Apart from the pictures, every entry below should be repeated exactly.

=== Begin Enclosure ===

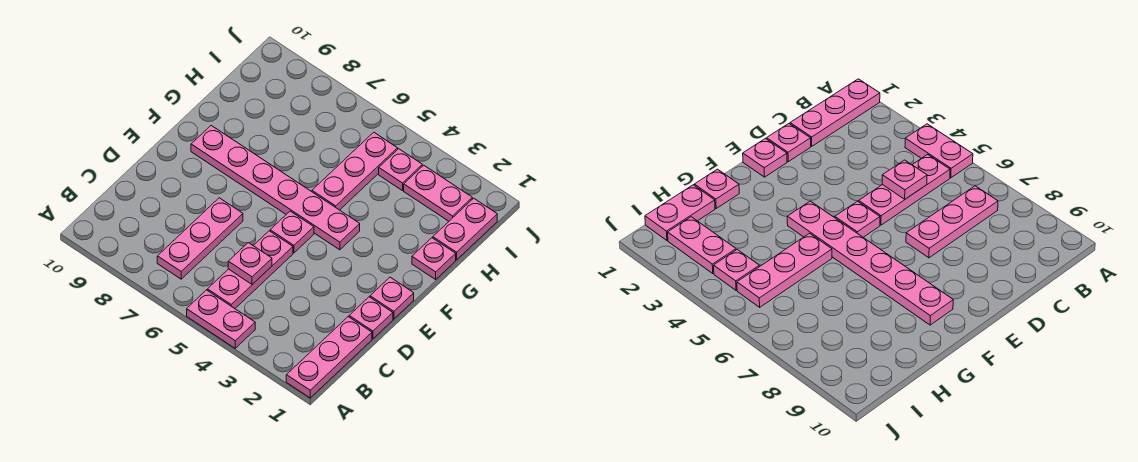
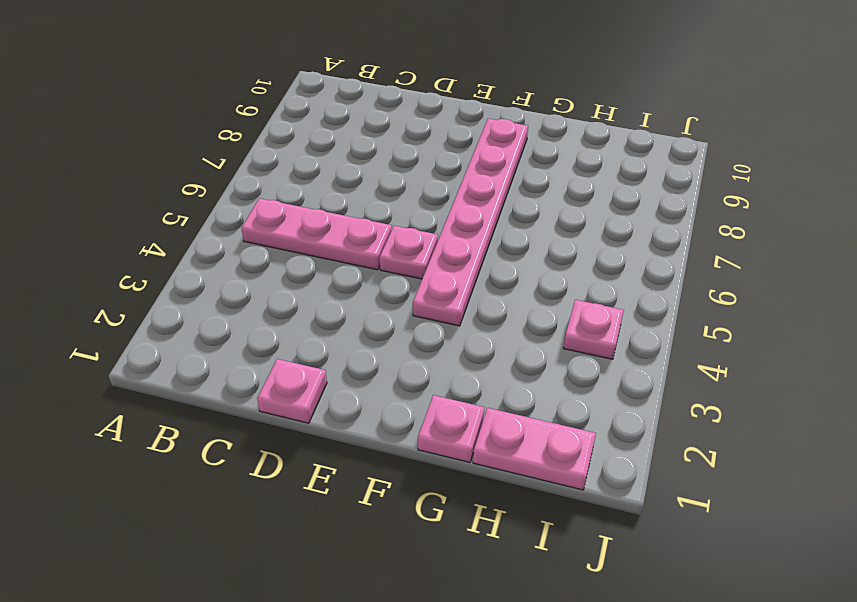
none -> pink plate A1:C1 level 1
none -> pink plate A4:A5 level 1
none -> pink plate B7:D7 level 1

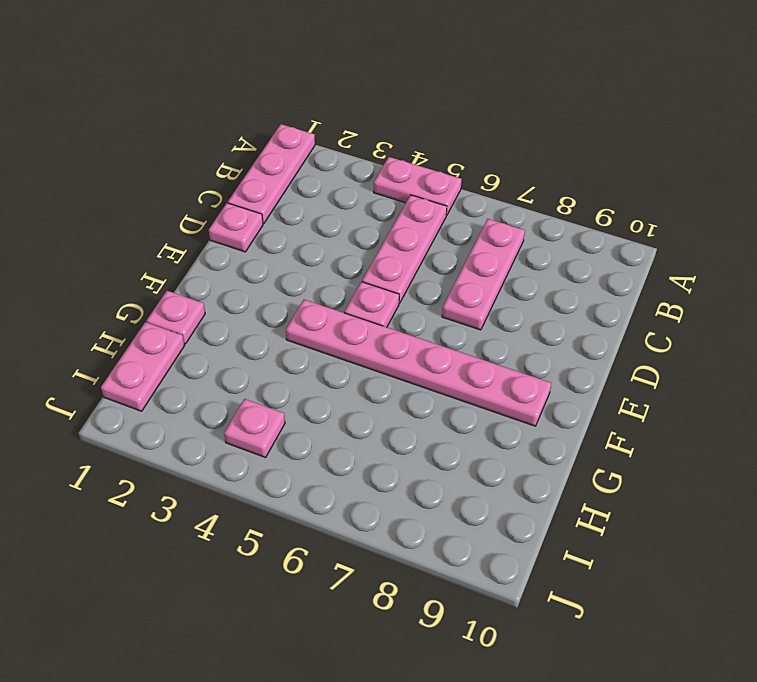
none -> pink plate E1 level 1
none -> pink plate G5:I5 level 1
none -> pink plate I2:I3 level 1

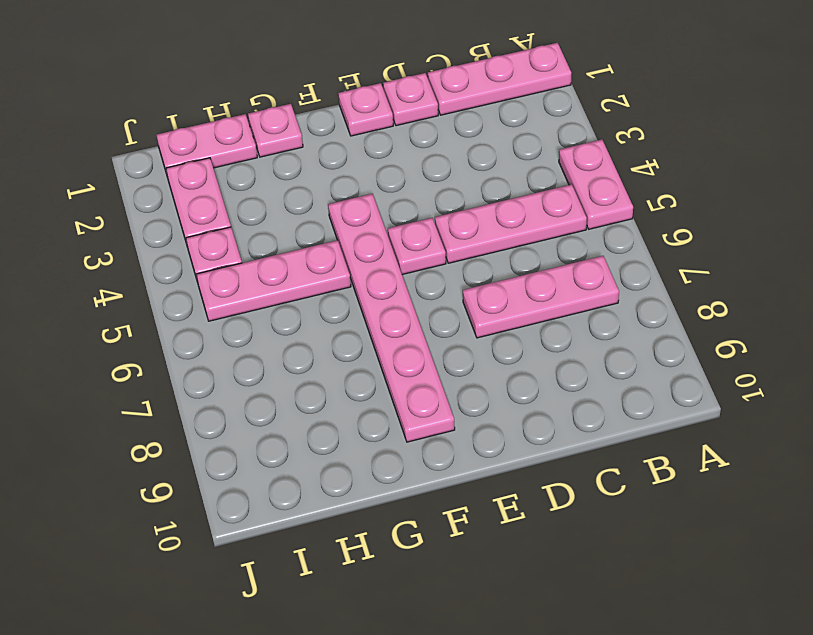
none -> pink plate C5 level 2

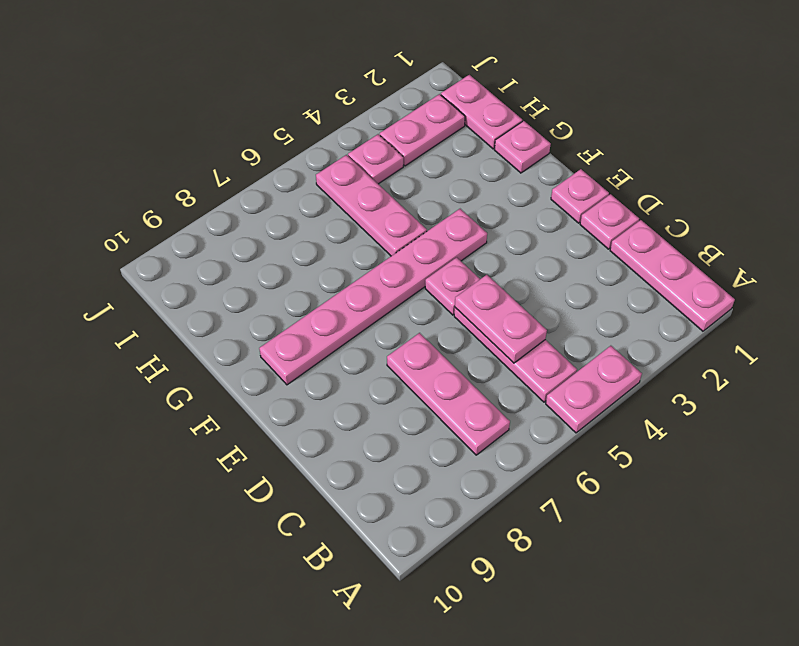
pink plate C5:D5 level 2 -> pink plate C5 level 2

=== End Enclosure ===

> _TASK OUTPUT_:
none -> pink plate A1:C1 level 1
none -> pink plate A4:A5 level 1
none -> pink plate B7:D7 level 1

none -> pink plate E1 level 1
none -> pink plate G5:I5 level 1
none -> pink plate I2:I3 level 1

none -> pink plate C5 level 2

pink plate C5:D5 level 2 -> pink plate C5 level 2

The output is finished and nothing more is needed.